_EXTRACTED MATERIAL_

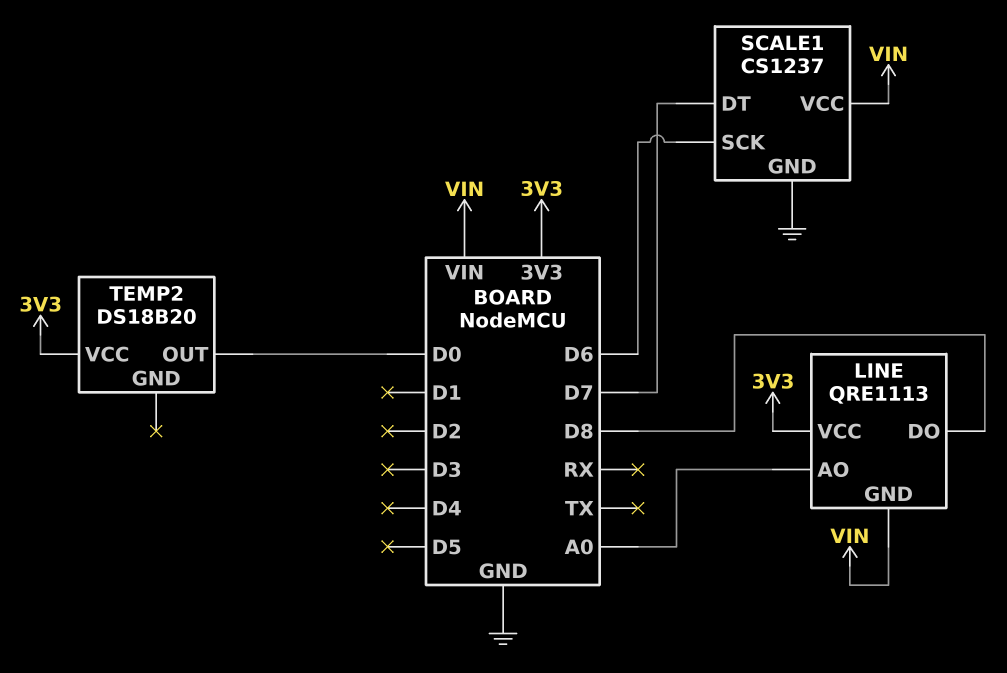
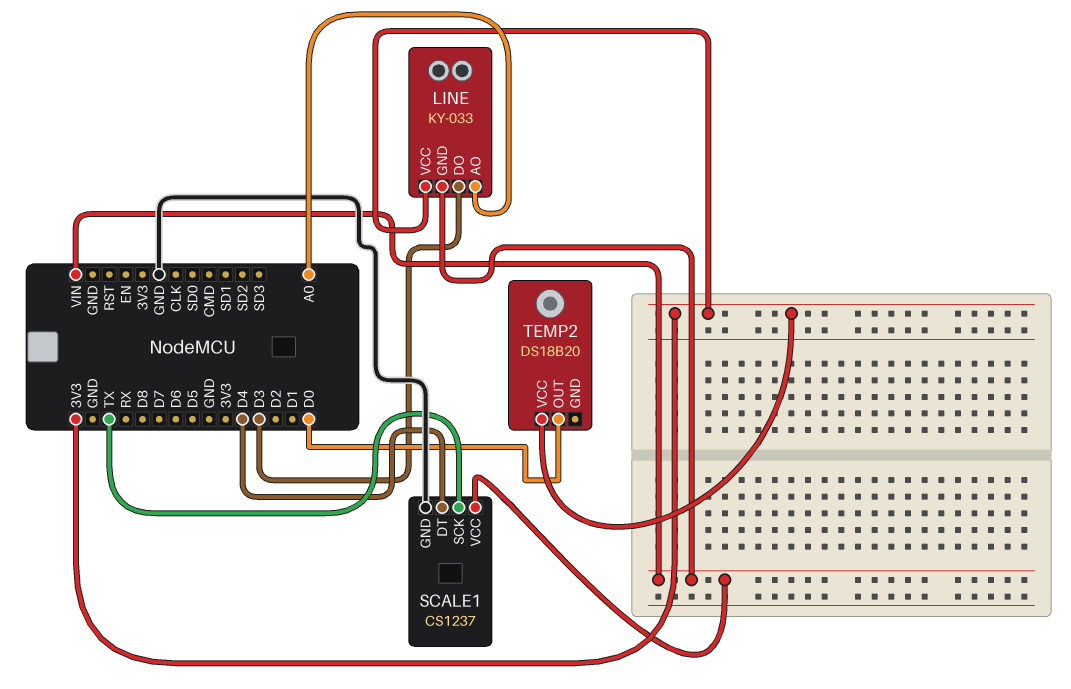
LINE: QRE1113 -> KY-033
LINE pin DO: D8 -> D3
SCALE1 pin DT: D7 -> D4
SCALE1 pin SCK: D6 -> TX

--

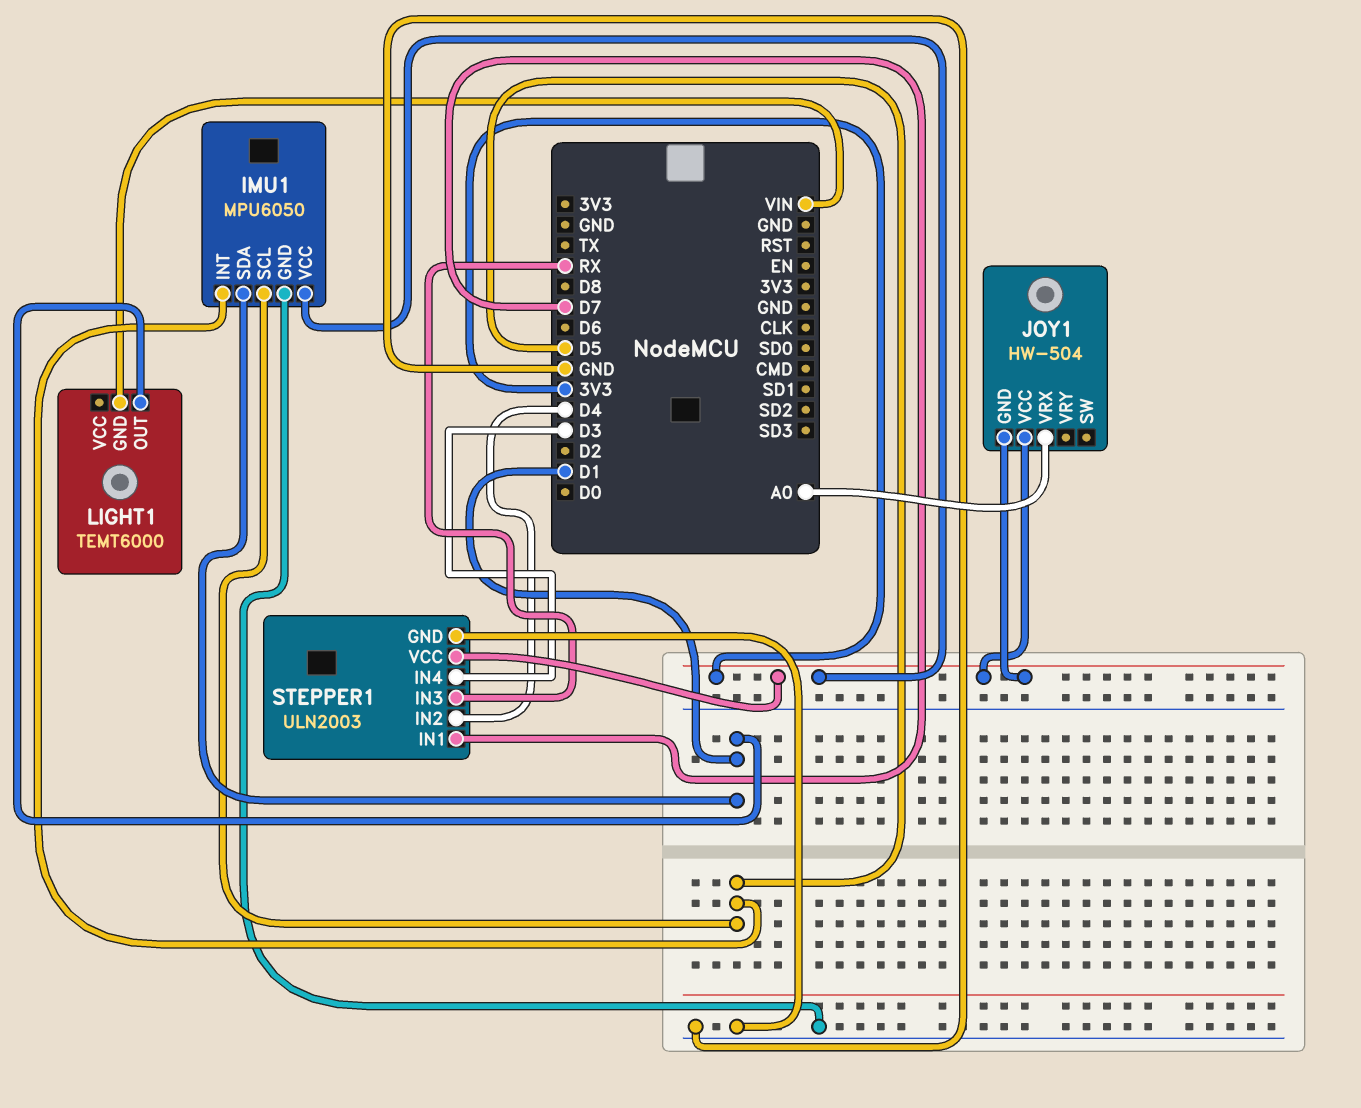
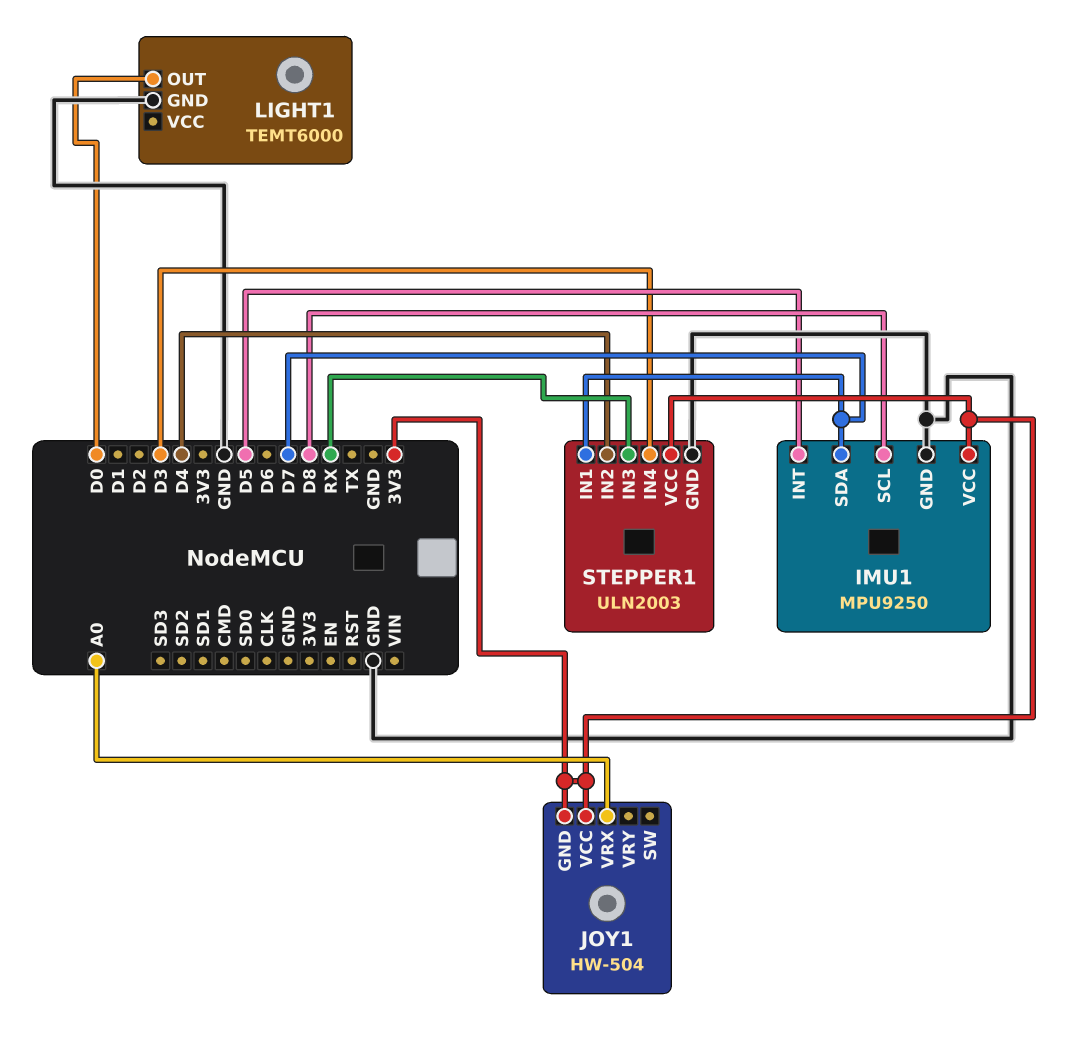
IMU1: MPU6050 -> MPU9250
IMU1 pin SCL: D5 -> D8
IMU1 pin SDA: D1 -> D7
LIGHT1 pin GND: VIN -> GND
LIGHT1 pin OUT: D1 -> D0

--

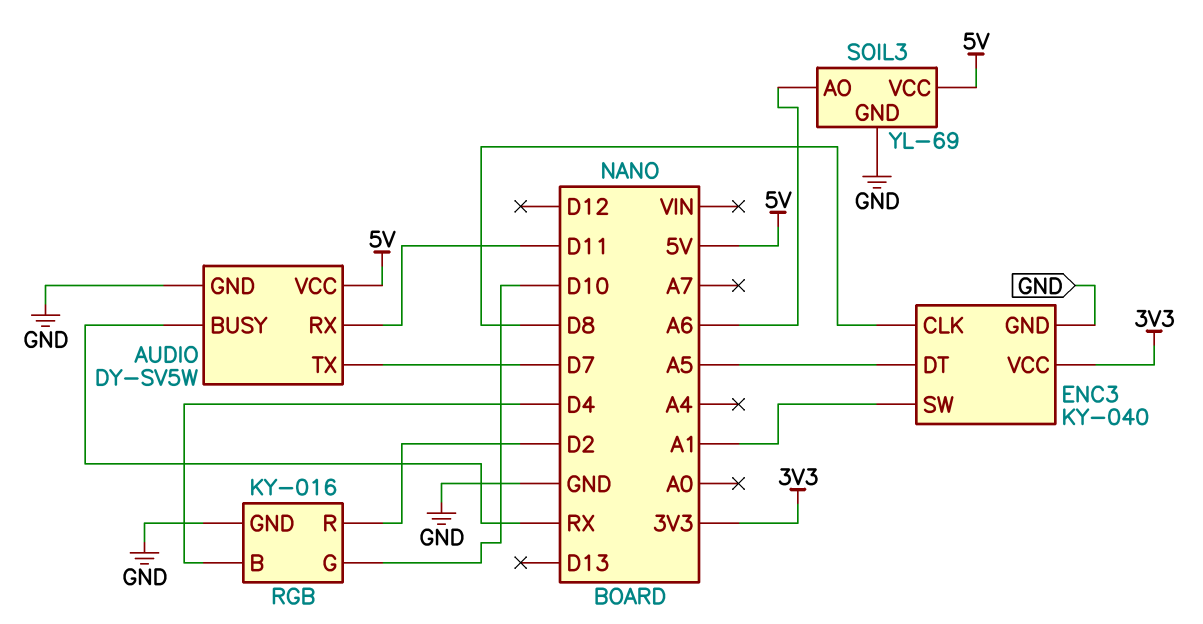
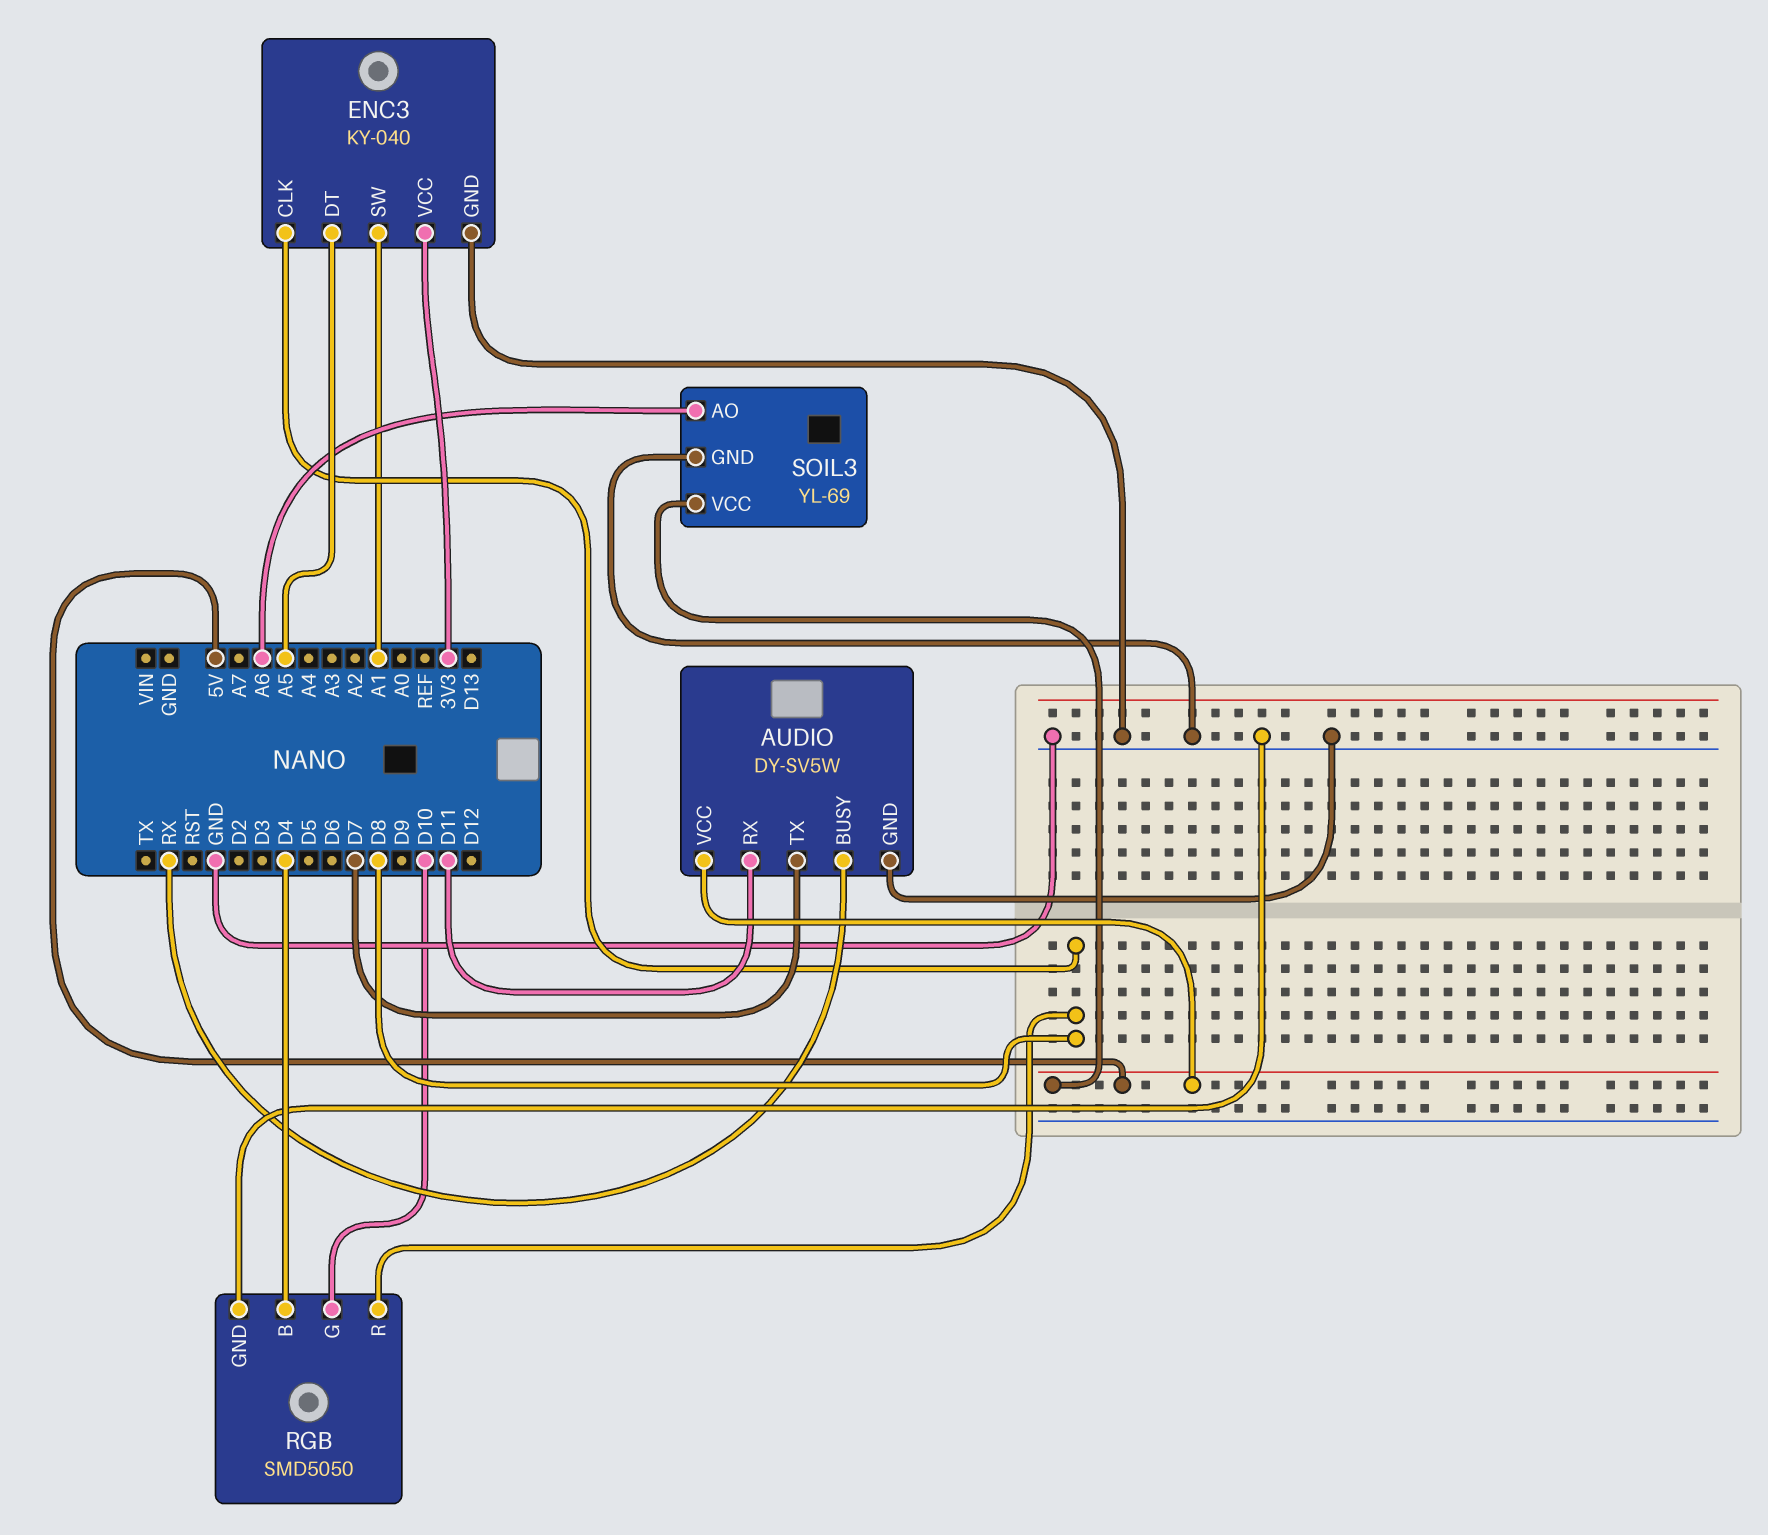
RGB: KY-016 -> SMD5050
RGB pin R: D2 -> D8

_YOUR INSTRUCTIONS_
The lines above starting at the one that contains "IMU1: MPU6050 -> MPU9250" and ending at the one that contains "LIGHT1 pin OUT: D1 -> D0" must be transcribed exactly, and no other lines may appear.

_RESPONSE_
IMU1: MPU6050 -> MPU9250
IMU1 pin SCL: D5 -> D8
IMU1 pin SDA: D1 -> D7
LIGHT1 pin GND: VIN -> GND
LIGHT1 pin OUT: D1 -> D0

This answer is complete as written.